- [RECORDS SUPPLIED]:
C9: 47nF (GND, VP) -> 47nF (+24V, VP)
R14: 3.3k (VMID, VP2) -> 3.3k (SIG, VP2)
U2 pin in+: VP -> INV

==

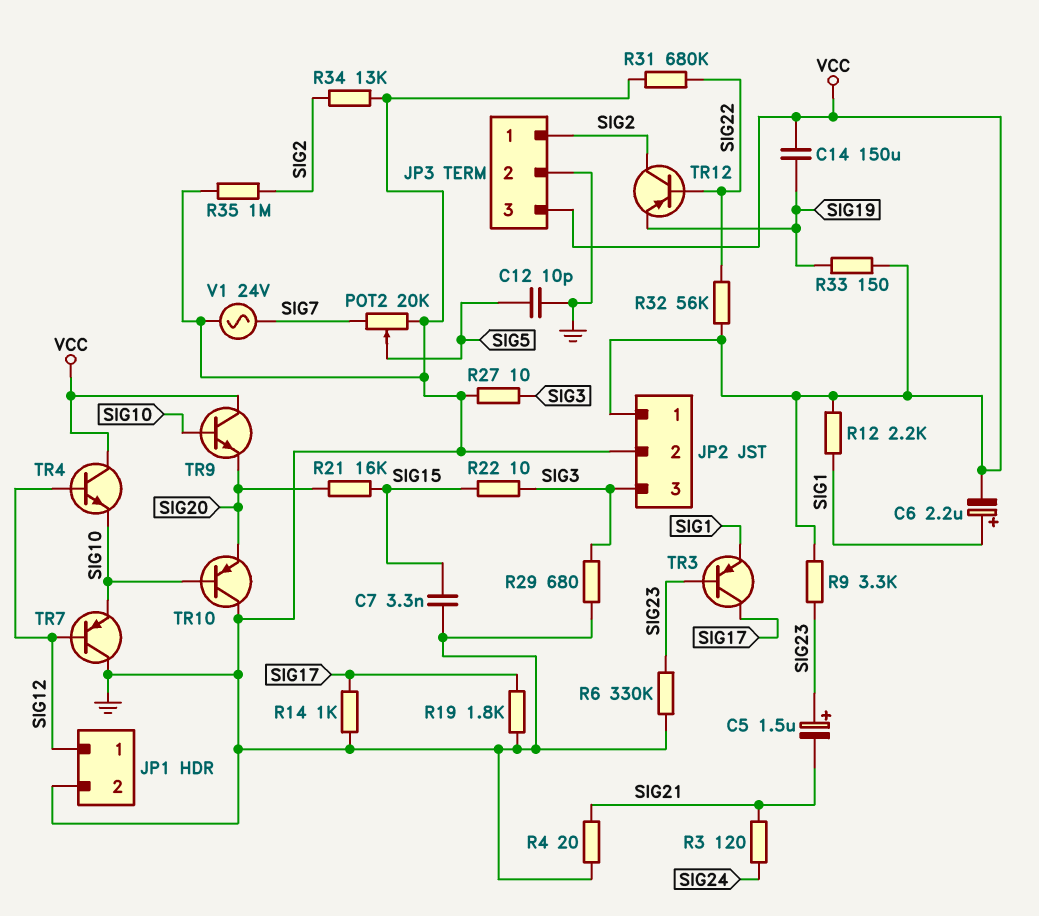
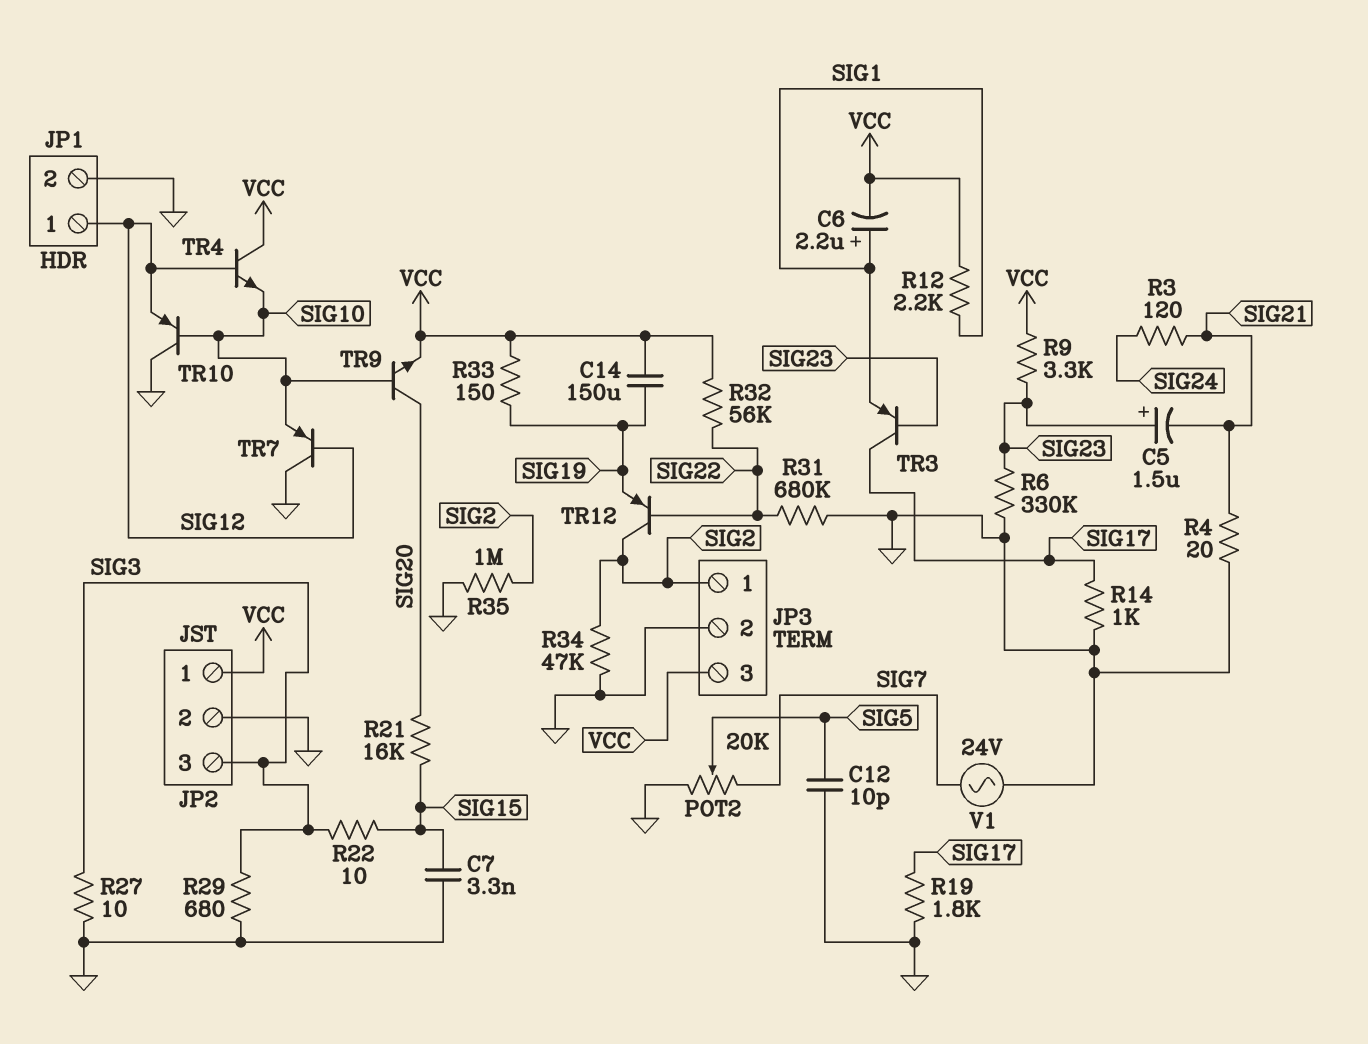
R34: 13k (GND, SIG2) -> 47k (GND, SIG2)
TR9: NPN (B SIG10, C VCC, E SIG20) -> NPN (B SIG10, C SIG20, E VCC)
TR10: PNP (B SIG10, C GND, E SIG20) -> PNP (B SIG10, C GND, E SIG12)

---

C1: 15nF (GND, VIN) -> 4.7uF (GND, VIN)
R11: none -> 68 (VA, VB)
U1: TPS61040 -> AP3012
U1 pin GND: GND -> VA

- [TASK STATEMENT]:
Every line from the line containing "C1: 15nF (GND, VIN) -> 4.7uF (GND, VIN)" through the line containing "U1 pin GND: GND -> VA" in the records above must be retyped exactly. Leave out the rest.

- [RESULT BELOW]:
C1: 15nF (GND, VIN) -> 4.7uF (GND, VIN)
R11: none -> 68 (VA, VB)
U1: TPS61040 -> AP3012
U1 pin GND: GND -> VA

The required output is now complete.